━━ DATA TO USE

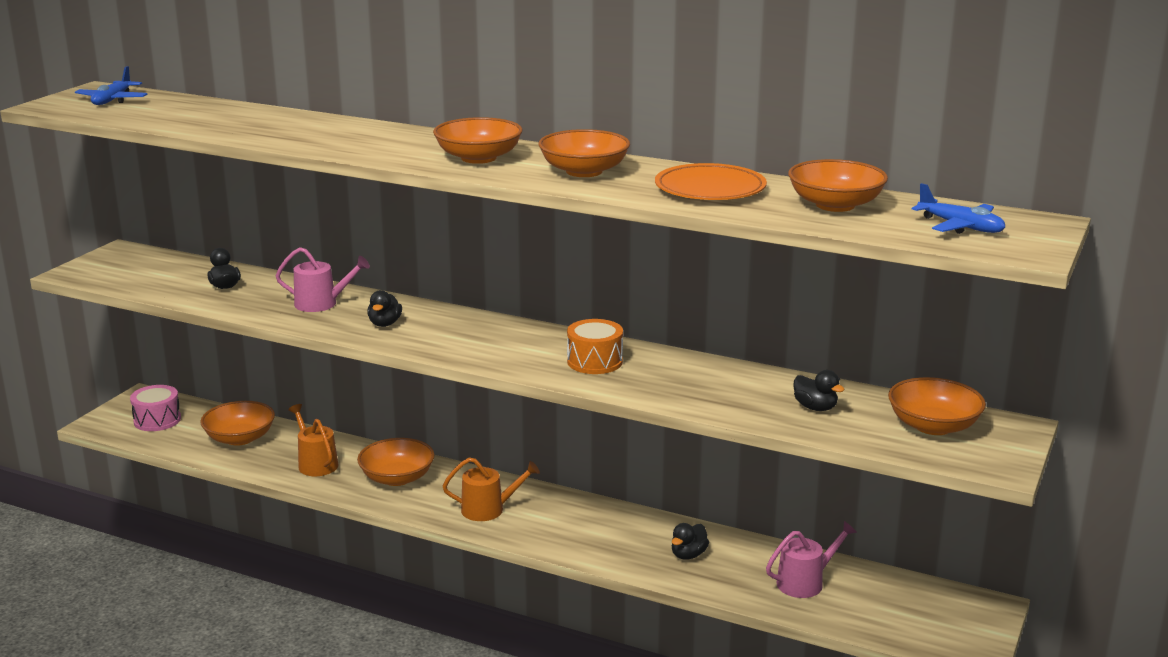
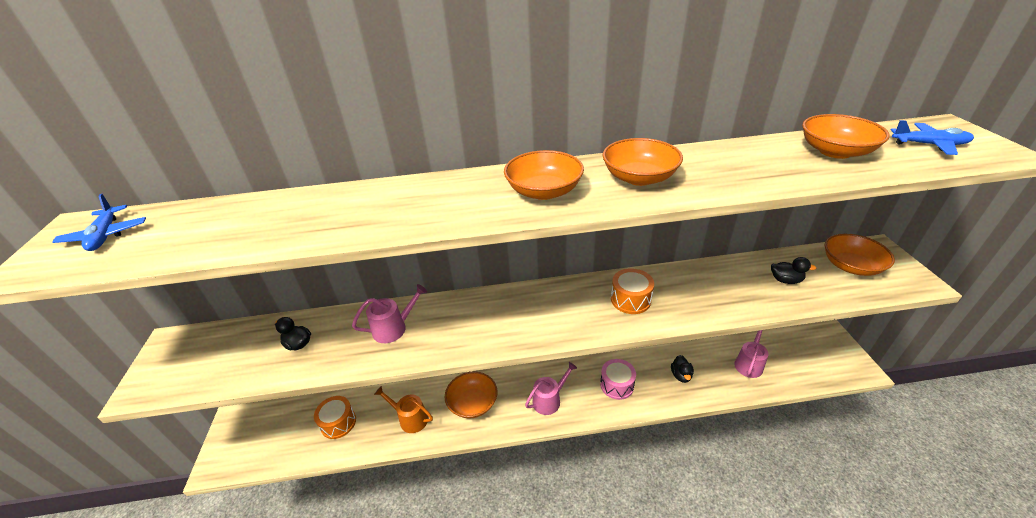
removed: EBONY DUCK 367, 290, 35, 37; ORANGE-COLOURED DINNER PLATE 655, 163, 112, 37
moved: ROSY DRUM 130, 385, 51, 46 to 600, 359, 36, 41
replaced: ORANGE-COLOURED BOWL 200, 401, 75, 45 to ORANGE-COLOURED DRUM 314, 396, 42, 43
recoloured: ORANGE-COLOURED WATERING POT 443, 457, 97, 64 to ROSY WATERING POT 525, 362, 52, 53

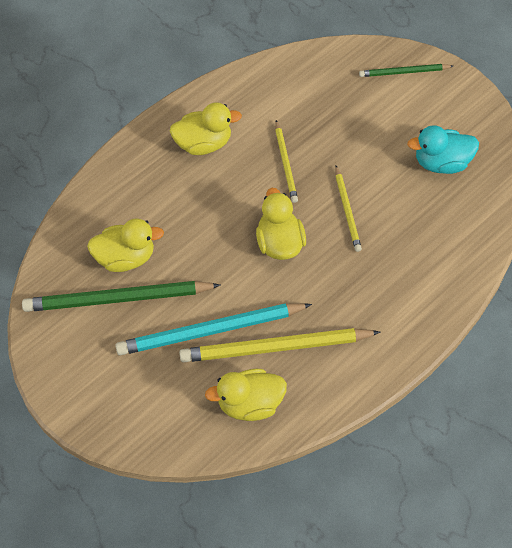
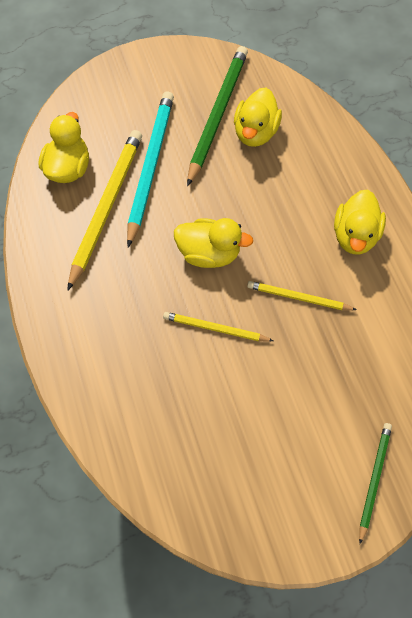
removed: TURQUOISE DUCK 407, 125, 72, 49

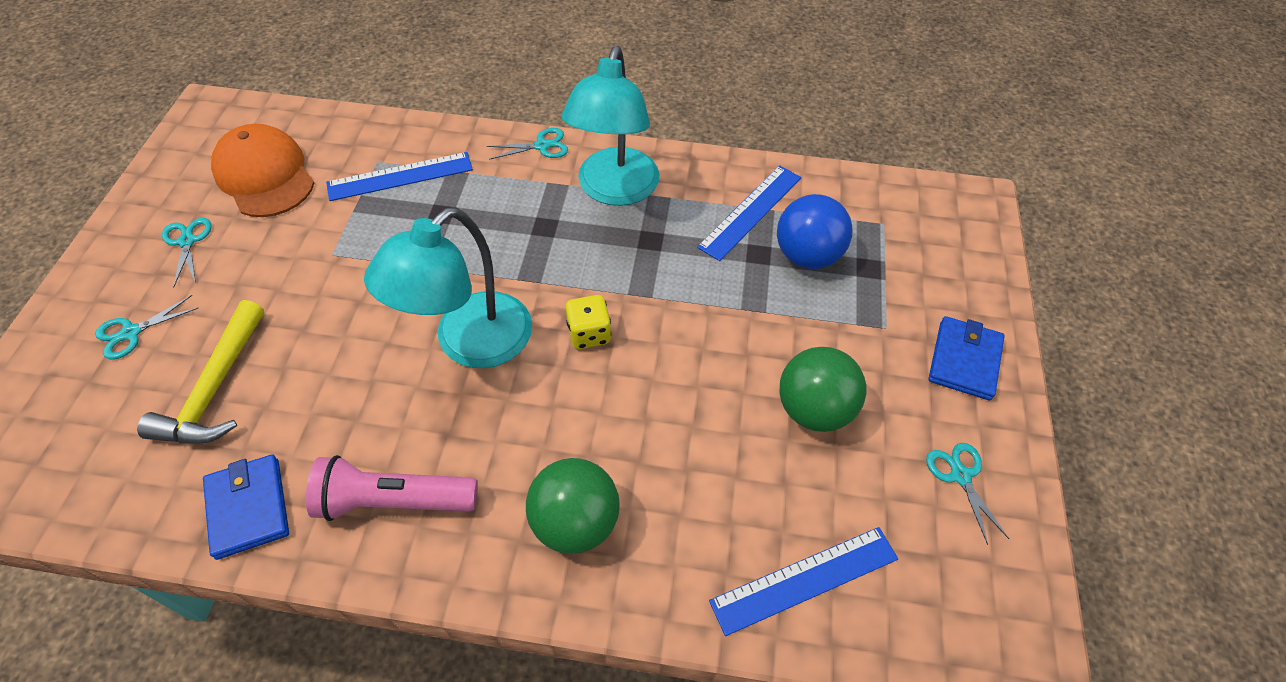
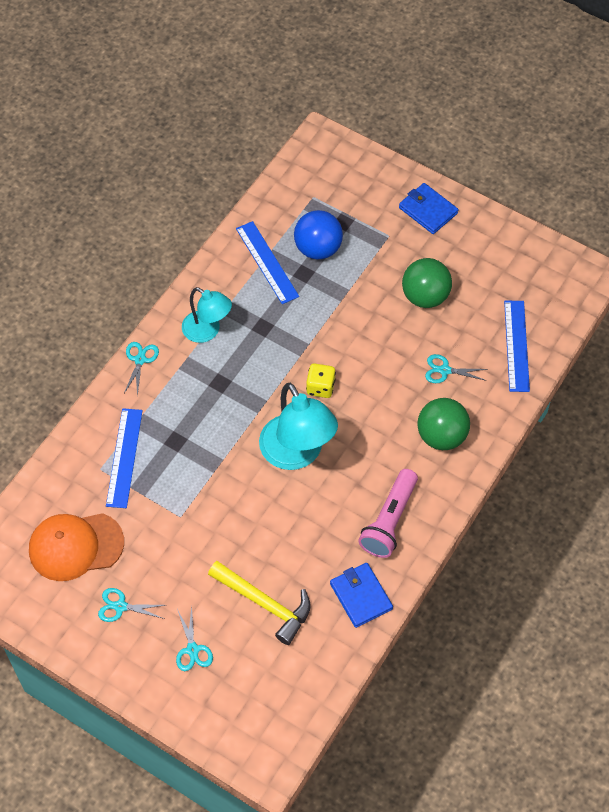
moved: TURQUOISE SHEARS 926, 443, 83, 102 to 425, 354, 62, 29
turned: BLUE CARD WALLET 203, 454, 86, 106 = 330, 563, 63, 65 60 degrees clockwise
resized: TURQUOISE LAMP 562, 46, 98, 160 = 182, 287, 50, 56 x0.63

━━━━

Extract the run of lines beginning with the line that holds "moved: ROSY DRUM" and ending at the last line of the data, inclusive. Exclude any pictures from the copy.

moved: ROSY DRUM 130, 385, 51, 46 to 600, 359, 36, 41
replaced: ORANGE-COLOURED BOWL 200, 401, 75, 45 to ORANGE-COLOURED DRUM 314, 396, 42, 43
recoloured: ORANGE-COLOURED WATERING POT 443, 457, 97, 64 to ROSY WATERING POT 525, 362, 52, 53

removed: TURQUOISE DUCK 407, 125, 72, 49

moved: TURQUOISE SHEARS 926, 443, 83, 102 to 425, 354, 62, 29
turned: BLUE CARD WALLET 203, 454, 86, 106 = 330, 563, 63, 65 60 degrees clockwise
resized: TURQUOISE LAMP 562, 46, 98, 160 = 182, 287, 50, 56 x0.63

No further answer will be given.